* [Task directions]
Print out each entry below exactly, please.
Input data START
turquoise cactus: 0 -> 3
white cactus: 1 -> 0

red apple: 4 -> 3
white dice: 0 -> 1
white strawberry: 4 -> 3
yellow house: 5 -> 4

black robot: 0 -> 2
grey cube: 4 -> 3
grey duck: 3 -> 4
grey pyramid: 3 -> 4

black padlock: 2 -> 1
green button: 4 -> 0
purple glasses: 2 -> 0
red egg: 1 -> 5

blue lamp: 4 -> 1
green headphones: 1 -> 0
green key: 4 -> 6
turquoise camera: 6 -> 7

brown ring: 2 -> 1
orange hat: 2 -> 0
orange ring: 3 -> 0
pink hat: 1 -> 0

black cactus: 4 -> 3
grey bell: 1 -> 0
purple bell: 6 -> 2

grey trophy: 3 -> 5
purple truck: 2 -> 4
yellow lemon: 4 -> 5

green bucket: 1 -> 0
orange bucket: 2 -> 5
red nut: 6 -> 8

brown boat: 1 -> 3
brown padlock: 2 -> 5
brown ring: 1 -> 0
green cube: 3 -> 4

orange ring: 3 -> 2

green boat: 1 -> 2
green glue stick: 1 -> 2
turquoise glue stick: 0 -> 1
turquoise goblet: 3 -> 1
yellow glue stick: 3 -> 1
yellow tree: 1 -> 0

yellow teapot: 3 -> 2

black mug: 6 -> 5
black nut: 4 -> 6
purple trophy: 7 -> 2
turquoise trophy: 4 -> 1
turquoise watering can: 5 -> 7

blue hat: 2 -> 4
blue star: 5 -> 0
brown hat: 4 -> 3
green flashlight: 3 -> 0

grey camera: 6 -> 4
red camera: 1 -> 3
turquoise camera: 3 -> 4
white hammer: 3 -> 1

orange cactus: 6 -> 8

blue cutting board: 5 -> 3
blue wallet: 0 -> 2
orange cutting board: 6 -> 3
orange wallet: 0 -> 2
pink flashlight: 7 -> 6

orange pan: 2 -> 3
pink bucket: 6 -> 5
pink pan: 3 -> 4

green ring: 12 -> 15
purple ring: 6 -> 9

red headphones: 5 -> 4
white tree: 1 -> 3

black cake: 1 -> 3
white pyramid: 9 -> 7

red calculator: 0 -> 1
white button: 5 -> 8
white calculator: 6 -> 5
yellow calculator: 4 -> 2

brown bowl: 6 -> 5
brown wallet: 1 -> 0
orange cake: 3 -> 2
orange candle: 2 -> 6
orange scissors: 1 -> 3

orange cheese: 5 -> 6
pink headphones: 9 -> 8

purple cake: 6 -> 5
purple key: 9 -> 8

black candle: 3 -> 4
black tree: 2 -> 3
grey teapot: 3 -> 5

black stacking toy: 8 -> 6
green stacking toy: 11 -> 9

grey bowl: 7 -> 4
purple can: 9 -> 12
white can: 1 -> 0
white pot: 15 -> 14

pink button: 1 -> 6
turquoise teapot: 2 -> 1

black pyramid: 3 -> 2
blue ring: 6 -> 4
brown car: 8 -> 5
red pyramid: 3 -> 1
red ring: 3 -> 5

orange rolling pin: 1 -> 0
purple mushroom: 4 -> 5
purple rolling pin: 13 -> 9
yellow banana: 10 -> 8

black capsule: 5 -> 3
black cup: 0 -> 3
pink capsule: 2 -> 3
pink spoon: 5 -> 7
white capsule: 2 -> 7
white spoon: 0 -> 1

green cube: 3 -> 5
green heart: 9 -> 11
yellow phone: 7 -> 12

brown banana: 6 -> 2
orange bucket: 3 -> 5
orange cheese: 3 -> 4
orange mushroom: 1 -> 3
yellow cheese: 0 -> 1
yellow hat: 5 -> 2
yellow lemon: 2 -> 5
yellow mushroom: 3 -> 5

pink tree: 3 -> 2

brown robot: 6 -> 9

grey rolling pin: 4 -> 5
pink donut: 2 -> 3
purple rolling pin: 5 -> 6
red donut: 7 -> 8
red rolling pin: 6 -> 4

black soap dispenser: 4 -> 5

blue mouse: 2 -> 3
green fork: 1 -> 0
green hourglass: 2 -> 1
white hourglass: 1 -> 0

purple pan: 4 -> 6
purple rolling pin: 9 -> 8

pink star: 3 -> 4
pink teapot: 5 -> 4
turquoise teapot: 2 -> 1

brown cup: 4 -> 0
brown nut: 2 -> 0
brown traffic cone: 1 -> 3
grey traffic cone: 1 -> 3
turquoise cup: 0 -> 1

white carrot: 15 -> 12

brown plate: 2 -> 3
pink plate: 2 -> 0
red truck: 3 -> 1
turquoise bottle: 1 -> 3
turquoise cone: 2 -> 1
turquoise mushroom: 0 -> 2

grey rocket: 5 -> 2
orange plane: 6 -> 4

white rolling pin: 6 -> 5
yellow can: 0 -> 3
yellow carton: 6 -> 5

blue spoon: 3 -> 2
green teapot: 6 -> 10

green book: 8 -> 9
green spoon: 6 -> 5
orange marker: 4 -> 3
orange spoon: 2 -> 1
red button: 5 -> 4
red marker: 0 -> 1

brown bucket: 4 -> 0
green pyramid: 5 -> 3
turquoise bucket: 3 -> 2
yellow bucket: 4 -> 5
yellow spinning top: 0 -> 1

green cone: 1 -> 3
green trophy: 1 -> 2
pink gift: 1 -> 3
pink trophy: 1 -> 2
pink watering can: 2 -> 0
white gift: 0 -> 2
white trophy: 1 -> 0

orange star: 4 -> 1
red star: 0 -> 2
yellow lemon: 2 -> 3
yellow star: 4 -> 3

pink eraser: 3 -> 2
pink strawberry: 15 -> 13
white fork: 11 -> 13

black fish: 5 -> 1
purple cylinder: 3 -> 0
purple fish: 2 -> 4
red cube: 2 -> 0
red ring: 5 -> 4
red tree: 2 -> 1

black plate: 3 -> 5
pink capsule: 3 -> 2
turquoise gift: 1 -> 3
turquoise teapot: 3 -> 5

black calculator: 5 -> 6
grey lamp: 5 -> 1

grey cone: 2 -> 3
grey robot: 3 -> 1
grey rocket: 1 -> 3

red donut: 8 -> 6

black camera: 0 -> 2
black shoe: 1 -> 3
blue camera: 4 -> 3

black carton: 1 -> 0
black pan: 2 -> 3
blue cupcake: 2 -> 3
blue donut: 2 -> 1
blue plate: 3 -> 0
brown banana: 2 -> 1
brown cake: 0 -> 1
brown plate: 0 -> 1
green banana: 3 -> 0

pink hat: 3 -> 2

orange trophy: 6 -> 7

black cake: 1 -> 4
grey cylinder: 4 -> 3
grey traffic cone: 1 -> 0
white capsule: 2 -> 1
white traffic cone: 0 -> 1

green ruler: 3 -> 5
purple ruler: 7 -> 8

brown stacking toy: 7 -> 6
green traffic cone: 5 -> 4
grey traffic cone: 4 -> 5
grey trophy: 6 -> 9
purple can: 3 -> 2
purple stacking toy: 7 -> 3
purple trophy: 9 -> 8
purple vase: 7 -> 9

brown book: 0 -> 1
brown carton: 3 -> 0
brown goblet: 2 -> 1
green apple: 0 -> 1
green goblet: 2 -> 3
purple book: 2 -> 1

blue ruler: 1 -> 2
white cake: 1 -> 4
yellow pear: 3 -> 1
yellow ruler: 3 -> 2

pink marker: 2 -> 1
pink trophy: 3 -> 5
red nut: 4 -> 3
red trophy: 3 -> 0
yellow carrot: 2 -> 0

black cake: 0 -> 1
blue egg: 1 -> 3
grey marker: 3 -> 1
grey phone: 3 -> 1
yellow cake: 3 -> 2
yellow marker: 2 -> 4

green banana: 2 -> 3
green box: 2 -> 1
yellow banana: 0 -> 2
Input data END
* [Solution for this task]
turquoise cactus: 0 -> 3
white cactus: 1 -> 0

red apple: 4 -> 3
white dice: 0 -> 1
white strawberry: 4 -> 3
yellow house: 5 -> 4

black robot: 0 -> 2
grey cube: 4 -> 3
grey duck: 3 -> 4
grey pyramid: 3 -> 4

black padlock: 2 -> 1
green button: 4 -> 0
purple glasses: 2 -> 0
red egg: 1 -> 5

blue lamp: 4 -> 1
green headphones: 1 -> 0
green key: 4 -> 6
turquoise camera: 6 -> 7

brown ring: 2 -> 1
orange hat: 2 -> 0
orange ring: 3 -> 0
pink hat: 1 -> 0

black cactus: 4 -> 3
grey bell: 1 -> 0
purple bell: 6 -> 2

grey trophy: 3 -> 5
purple truck: 2 -> 4
yellow lemon: 4 -> 5

green bucket: 1 -> 0
orange bucket: 2 -> 5
red nut: 6 -> 8

brown boat: 1 -> 3
brown padlock: 2 -> 5
brown ring: 1 -> 0
green cube: 3 -> 4

orange ring: 3 -> 2

green boat: 1 -> 2
green glue stick: 1 -> 2
turquoise glue stick: 0 -> 1
turquoise goblet: 3 -> 1
yellow glue stick: 3 -> 1
yellow tree: 1 -> 0

yellow teapot: 3 -> 2

black mug: 6 -> 5
black nut: 4 -> 6
purple trophy: 7 -> 2
turquoise trophy: 4 -> 1
turquoise watering can: 5 -> 7

blue hat: 2 -> 4
blue star: 5 -> 0
brown hat: 4 -> 3
green flashlight: 3 -> 0

grey camera: 6 -> 4
red camera: 1 -> 3
turquoise camera: 3 -> 4
white hammer: 3 -> 1

orange cactus: 6 -> 8

blue cutting board: 5 -> 3
blue wallet: 0 -> 2
orange cutting board: 6 -> 3
orange wallet: 0 -> 2
pink flashlight: 7 -> 6

orange pan: 2 -> 3
pink bucket: 6 -> 5
pink pan: 3 -> 4

green ring: 12 -> 15
purple ring: 6 -> 9

red headphones: 5 -> 4
white tree: 1 -> 3

black cake: 1 -> 3
white pyramid: 9 -> 7

red calculator: 0 -> 1
white button: 5 -> 8
white calculator: 6 -> 5
yellow calculator: 4 -> 2

brown bowl: 6 -> 5
brown wallet: 1 -> 0
orange cake: 3 -> 2
orange candle: 2 -> 6
orange scissors: 1 -> 3

orange cheese: 5 -> 6
pink headphones: 9 -> 8

purple cake: 6 -> 5
purple key: 9 -> 8

black candle: 3 -> 4
black tree: 2 -> 3
grey teapot: 3 -> 5

black stacking toy: 8 -> 6
green stacking toy: 11 -> 9

grey bowl: 7 -> 4
purple can: 9 -> 12
white can: 1 -> 0
white pot: 15 -> 14

pink button: 1 -> 6
turquoise teapot: 2 -> 1

black pyramid: 3 -> 2
blue ring: 6 -> 4
brown car: 8 -> 5
red pyramid: 3 -> 1
red ring: 3 -> 5

orange rolling pin: 1 -> 0
purple mushroom: 4 -> 5
purple rolling pin: 13 -> 9
yellow banana: 10 -> 8

black capsule: 5 -> 3
black cup: 0 -> 3
pink capsule: 2 -> 3
pink spoon: 5 -> 7
white capsule: 2 -> 7
white spoon: 0 -> 1

green cube: 3 -> 5
green heart: 9 -> 11
yellow phone: 7 -> 12

brown banana: 6 -> 2
orange bucket: 3 -> 5
orange cheese: 3 -> 4
orange mushroom: 1 -> 3
yellow cheese: 0 -> 1
yellow hat: 5 -> 2
yellow lemon: 2 -> 5
yellow mushroom: 3 -> 5

pink tree: 3 -> 2

brown robot: 6 -> 9

grey rolling pin: 4 -> 5
pink donut: 2 -> 3
purple rolling pin: 5 -> 6
red donut: 7 -> 8
red rolling pin: 6 -> 4

black soap dispenser: 4 -> 5

blue mouse: 2 -> 3
green fork: 1 -> 0
green hourglass: 2 -> 1
white hourglass: 1 -> 0

purple pan: 4 -> 6
purple rolling pin: 9 -> 8

pink star: 3 -> 4
pink teapot: 5 -> 4
turquoise teapot: 2 -> 1

brown cup: 4 -> 0
brown nut: 2 -> 0
brown traffic cone: 1 -> 3
grey traffic cone: 1 -> 3
turquoise cup: 0 -> 1

white carrot: 15 -> 12

brown plate: 2 -> 3
pink plate: 2 -> 0
red truck: 3 -> 1
turquoise bottle: 1 -> 3
turquoise cone: 2 -> 1
turquoise mushroom: 0 -> 2

grey rocket: 5 -> 2
orange plane: 6 -> 4

white rolling pin: 6 -> 5
yellow can: 0 -> 3
yellow carton: 6 -> 5

blue spoon: 3 -> 2
green teapot: 6 -> 10

green book: 8 -> 9
green spoon: 6 -> 5
orange marker: 4 -> 3
orange spoon: 2 -> 1
red button: 5 -> 4
red marker: 0 -> 1

brown bucket: 4 -> 0
green pyramid: 5 -> 3
turquoise bucket: 3 -> 2
yellow bucket: 4 -> 5
yellow spinning top: 0 -> 1

green cone: 1 -> 3
green trophy: 1 -> 2
pink gift: 1 -> 3
pink trophy: 1 -> 2
pink watering can: 2 -> 0
white gift: 0 -> 2
white trophy: 1 -> 0

orange star: 4 -> 1
red star: 0 -> 2
yellow lemon: 2 -> 3
yellow star: 4 -> 3

pink eraser: 3 -> 2
pink strawberry: 15 -> 13
white fork: 11 -> 13

black fish: 5 -> 1
purple cylinder: 3 -> 0
purple fish: 2 -> 4
red cube: 2 -> 0
red ring: 5 -> 4
red tree: 2 -> 1

black plate: 3 -> 5
pink capsule: 3 -> 2
turquoise gift: 1 -> 3
turquoise teapot: 3 -> 5

black calculator: 5 -> 6
grey lamp: 5 -> 1

grey cone: 2 -> 3
grey robot: 3 -> 1
grey rocket: 1 -> 3

red donut: 8 -> 6

black camera: 0 -> 2
black shoe: 1 -> 3
blue camera: 4 -> 3

black carton: 1 -> 0
black pan: 2 -> 3
blue cupcake: 2 -> 3
blue donut: 2 -> 1
blue plate: 3 -> 0
brown banana: 2 -> 1
brown cake: 0 -> 1
brown plate: 0 -> 1
green banana: 3 -> 0

pink hat: 3 -> 2

orange trophy: 6 -> 7

black cake: 1 -> 4
grey cylinder: 4 -> 3
grey traffic cone: 1 -> 0
white capsule: 2 -> 1
white traffic cone: 0 -> 1

green ruler: 3 -> 5
purple ruler: 7 -> 8

brown stacking toy: 7 -> 6
green traffic cone: 5 -> 4
grey traffic cone: 4 -> 5
grey trophy: 6 -> 9
purple can: 3 -> 2
purple stacking toy: 7 -> 3
purple trophy: 9 -> 8
purple vase: 7 -> 9

brown book: 0 -> 1
brown carton: 3 -> 0
brown goblet: 2 -> 1
green apple: 0 -> 1
green goblet: 2 -> 3
purple book: 2 -> 1

blue ruler: 1 -> 2
white cake: 1 -> 4
yellow pear: 3 -> 1
yellow ruler: 3 -> 2

pink marker: 2 -> 1
pink trophy: 3 -> 5
red nut: 4 -> 3
red trophy: 3 -> 0
yellow carrot: 2 -> 0

black cake: 0 -> 1
blue egg: 1 -> 3
grey marker: 3 -> 1
grey phone: 3 -> 1
yellow cake: 3 -> 2
yellow marker: 2 -> 4

green banana: 2 -> 3
green box: 2 -> 1
yellow banana: 0 -> 2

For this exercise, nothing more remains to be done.